__Task item__. The expected answer is a verbatim transcription of the lines below, beginning with the first and ending with the line that holds "R25: none -> 8.2k (GND, IC4/in+)", without pictures.

### Data under study ###

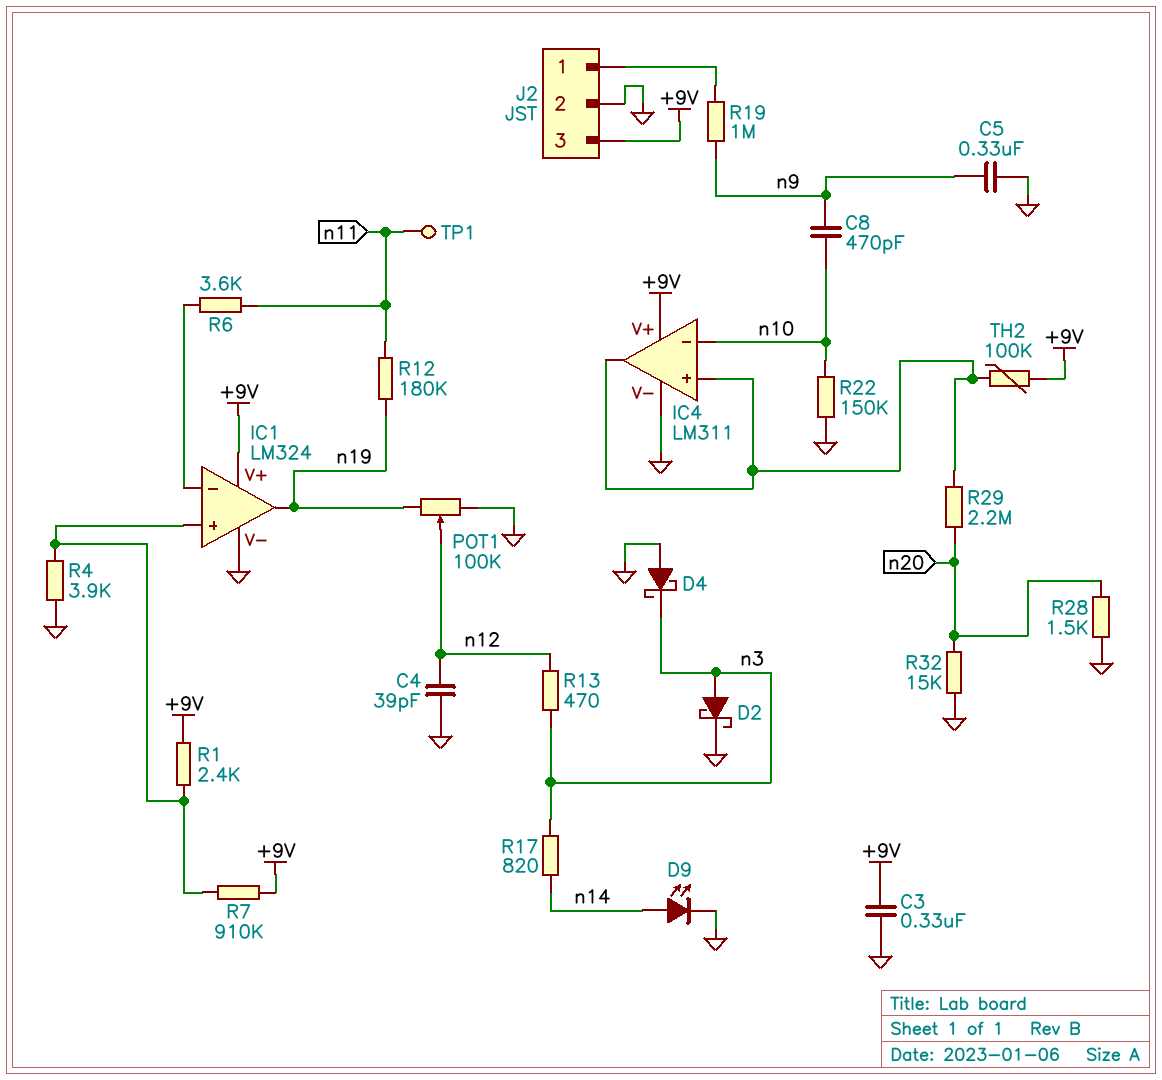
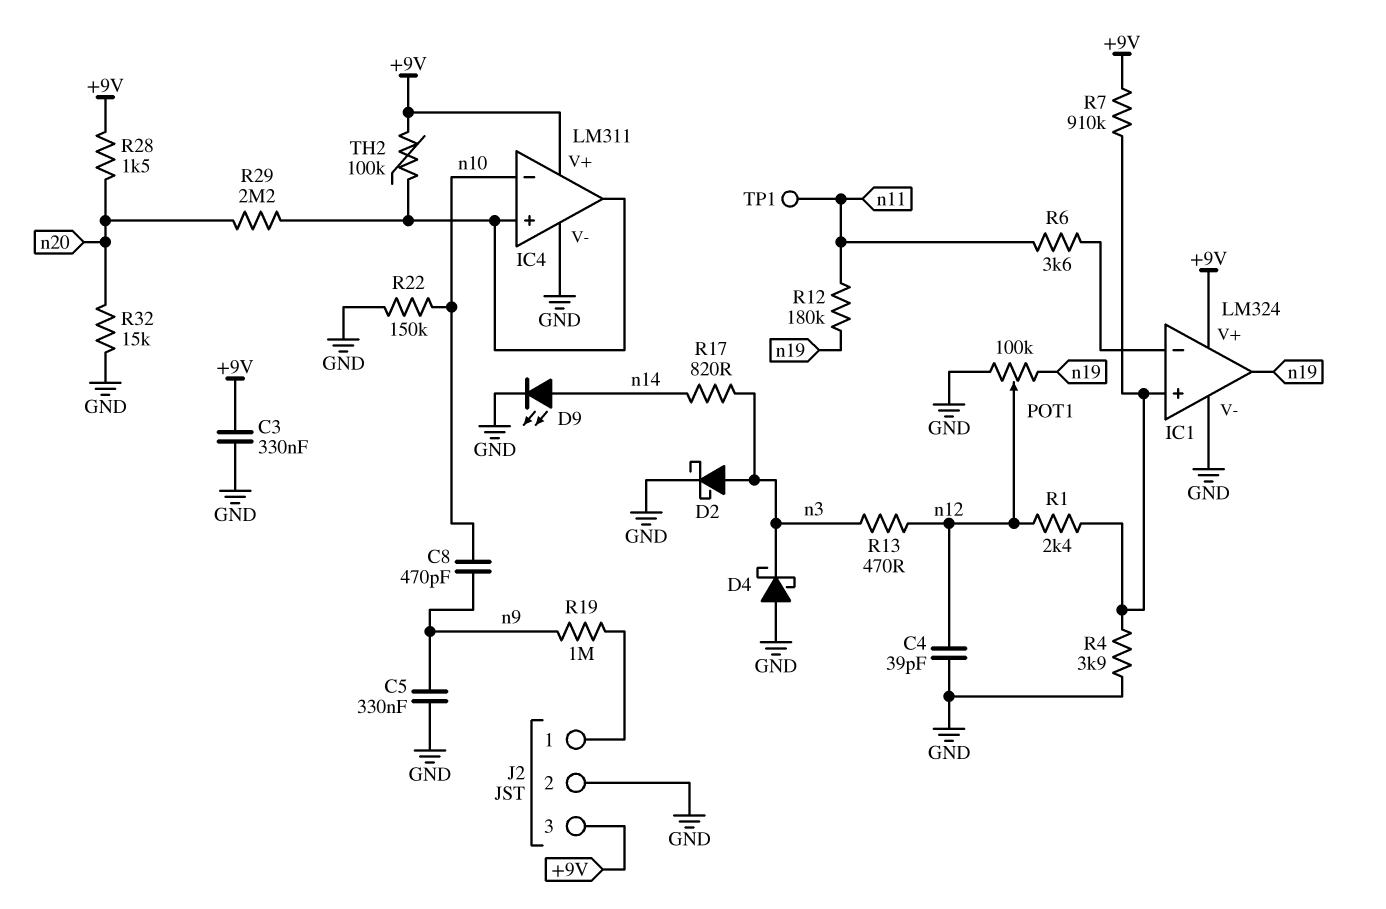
R1: 2.4k (+9V, IC1/in+) -> 2.4k (IC1/in+, n12)
R28: 1.5k (GND, n20) -> 1.5k (+9V, n20)

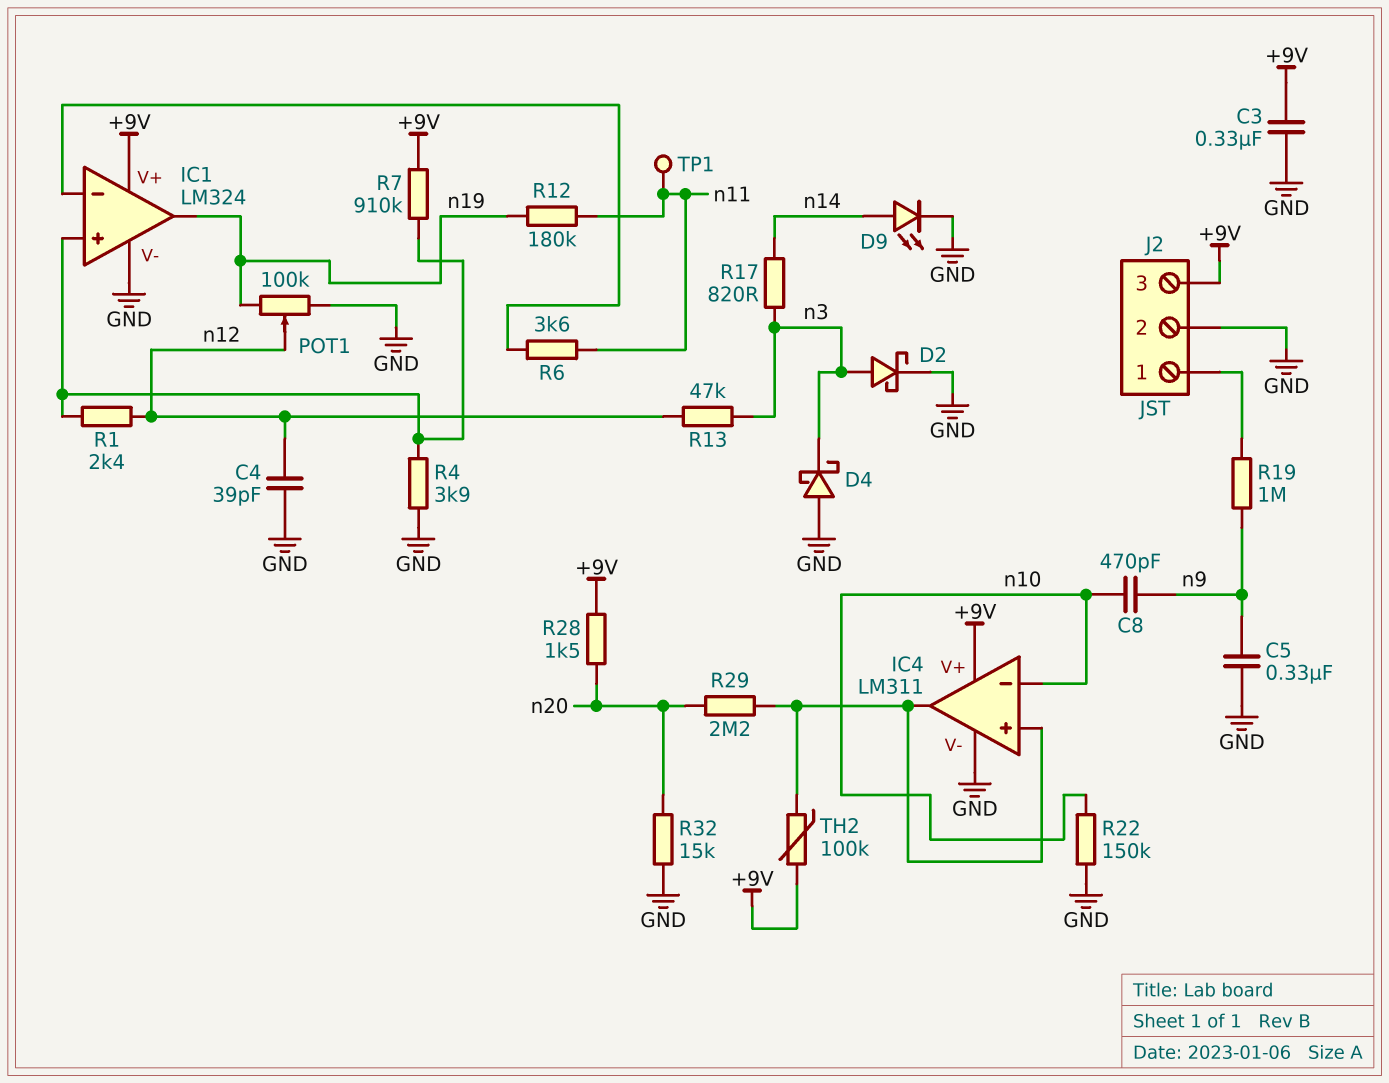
R13: 470 (n3, n12) -> 47k (n3, n12)

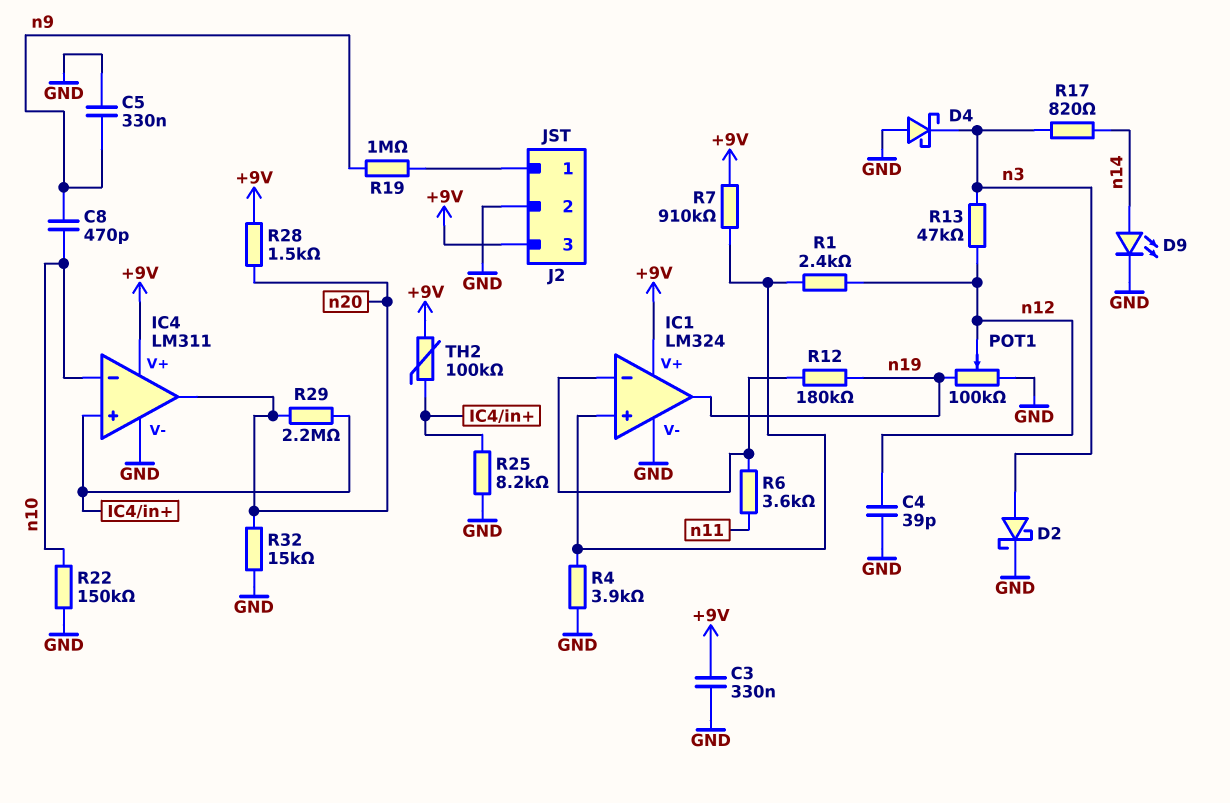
IC4 pin out: IC4/in+ -> n20
R12: 180k (n11, n19) -> 180k (IC1/in-, n19)
R25: none -> 8.2k (GND, IC4/in+)
TP1: test point (n11) -> none

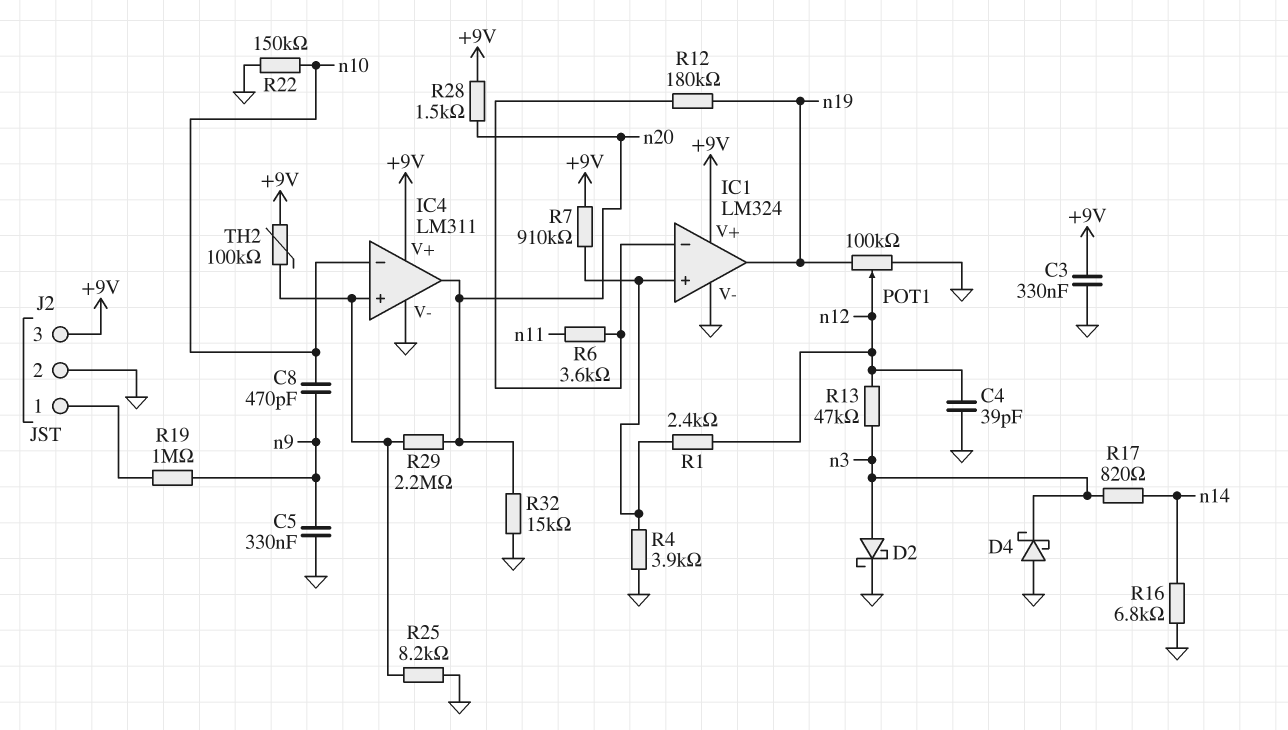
D9: LED (A n14, K GND) -> none
R16: none -> 6.8k (GND, n14)

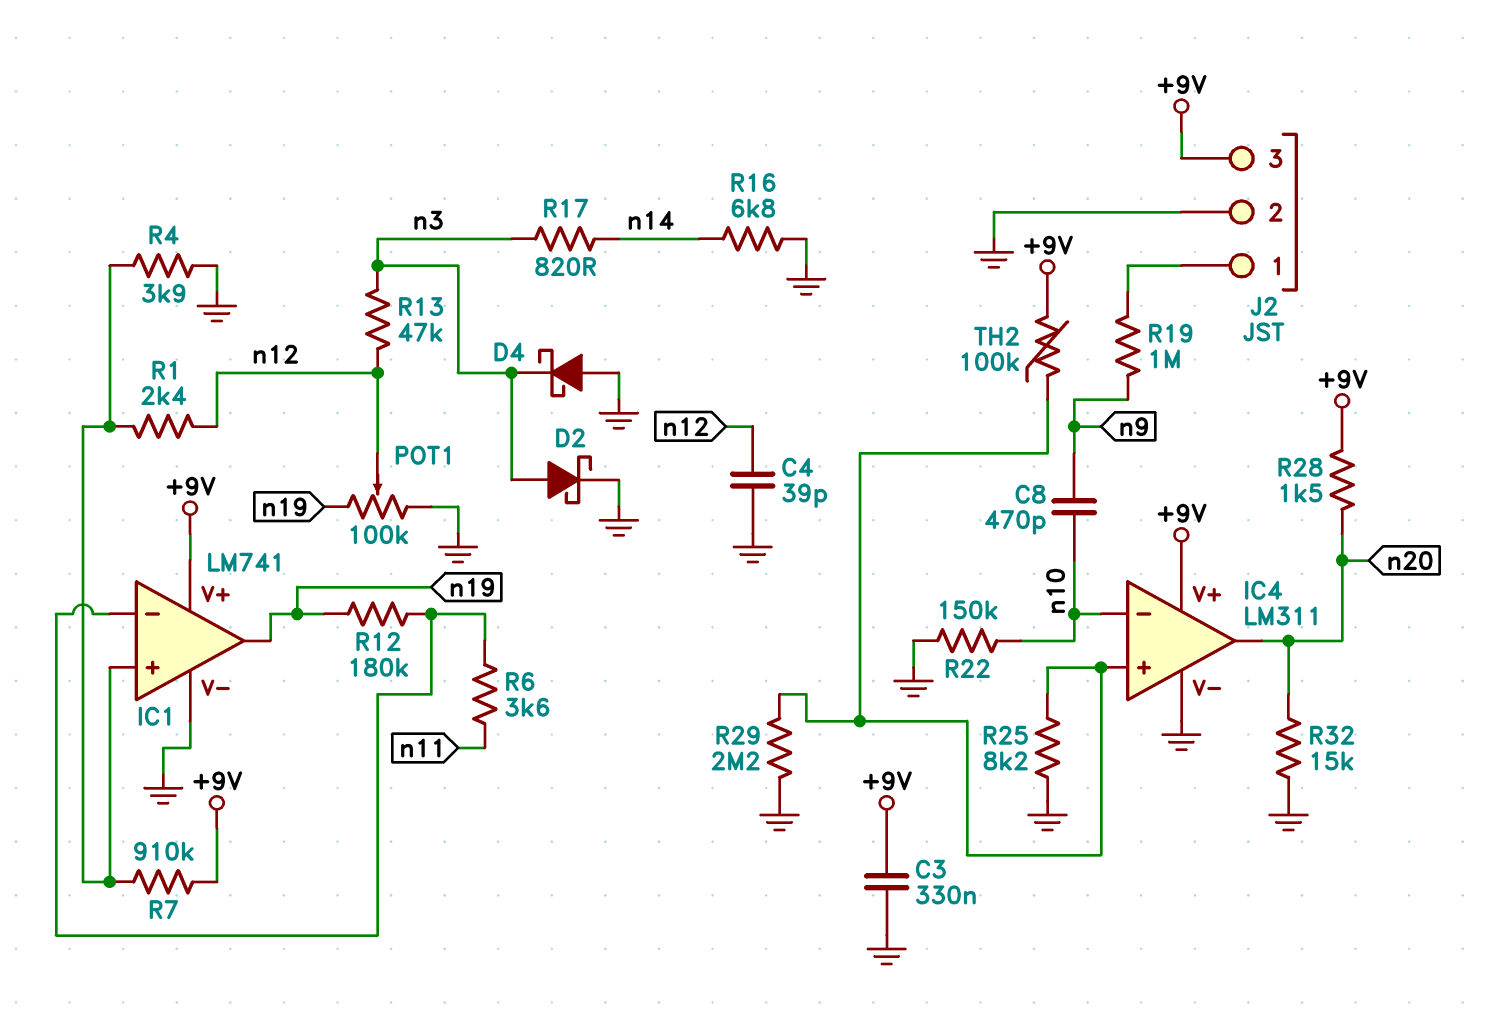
C5: 330nF (GND, n9) -> none
IC1: LM324 -> LM741
R29: 2.2M (IC4/in+, n20) -> 2.2M (GND, IC4/in+)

###

__Your response__.
R1: 2.4k (+9V, IC1/in+) -> 2.4k (IC1/in+, n12)
R28: 1.5k (GND, n20) -> 1.5k (+9V, n20)

R13: 470 (n3, n12) -> 47k (n3, n12)

IC4 pin out: IC4/in+ -> n20
R12: 180k (n11, n19) -> 180k (IC1/in-, n19)
R25: none -> 8.2k (GND, IC4/in+)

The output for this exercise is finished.